**What is required**
Reproduce every entry below precisely; do not include the pictures.
Source data Block Start
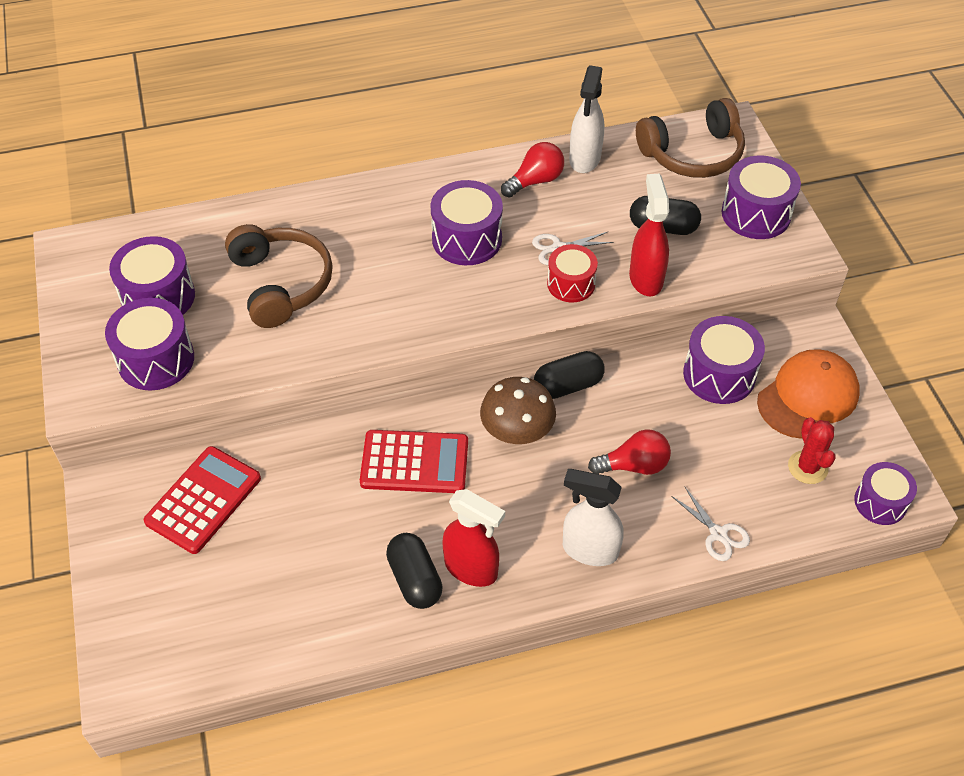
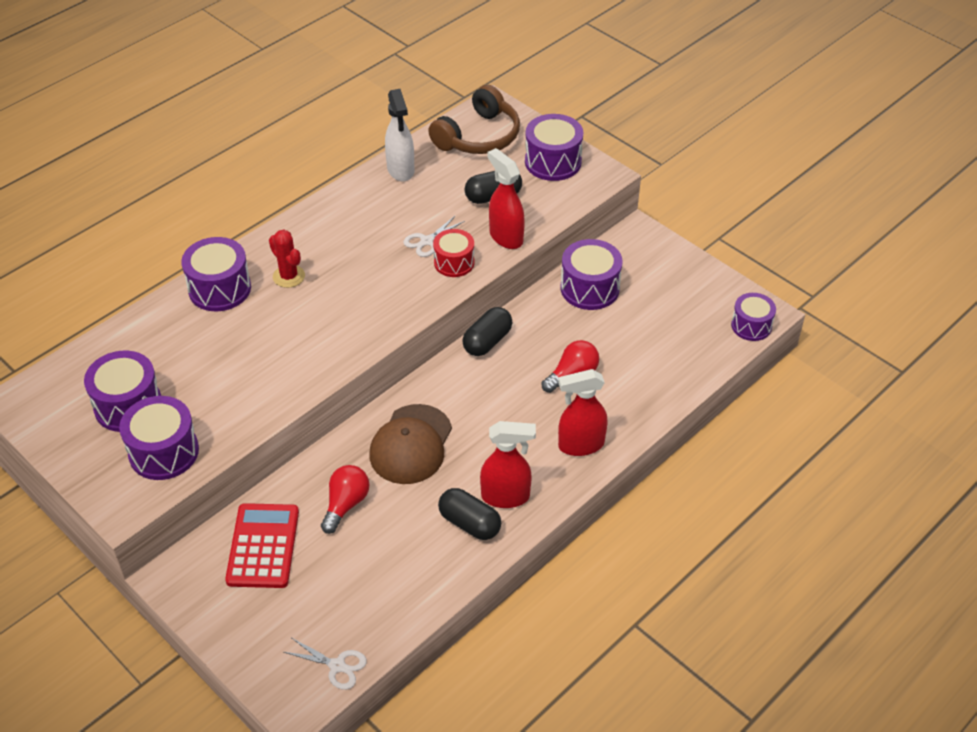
camera: 30 degrees left, 5 degrees down
(281, 284) = (226, 353): brown headphones -> none
(414, 462) = (411, 444): red calculator -> brown cap
(467, 239) = (351, 262): purple drum -> purple drum (219, 289)
(517, 432) = (472, 389): brown mushroom -> none
(535, 181) = (374, 200): red light bulb -> red light bulb (345, 504)
(589, 550) = (580, 445): white spray bottle -> red spray bottle
(718, 534) = (660, 394): white scissors -> white scissors (337, 666)
(807, 467) = (690, 324): red cactus -> red cactus (289, 276)
(808, 397) = (660, 277): orange cap -> none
Source data Block End
**Output**
camera: 30 degrees left, 5 degrees down
(281, 284) = (226, 353): brown headphones -> none
(414, 462) = (411, 444): red calculator -> brown cap
(467, 239) = (351, 262): purple drum -> purple drum (219, 289)
(517, 432) = (472, 389): brown mushroom -> none
(535, 181) = (374, 200): red light bulb -> red light bulb (345, 504)
(589, 550) = (580, 445): white spray bottle -> red spray bottle
(718, 534) = (660, 394): white scissors -> white scissors (337, 666)
(807, 467) = (690, 324): red cactus -> red cactus (289, 276)
(808, 397) = (660, 277): orange cap -> none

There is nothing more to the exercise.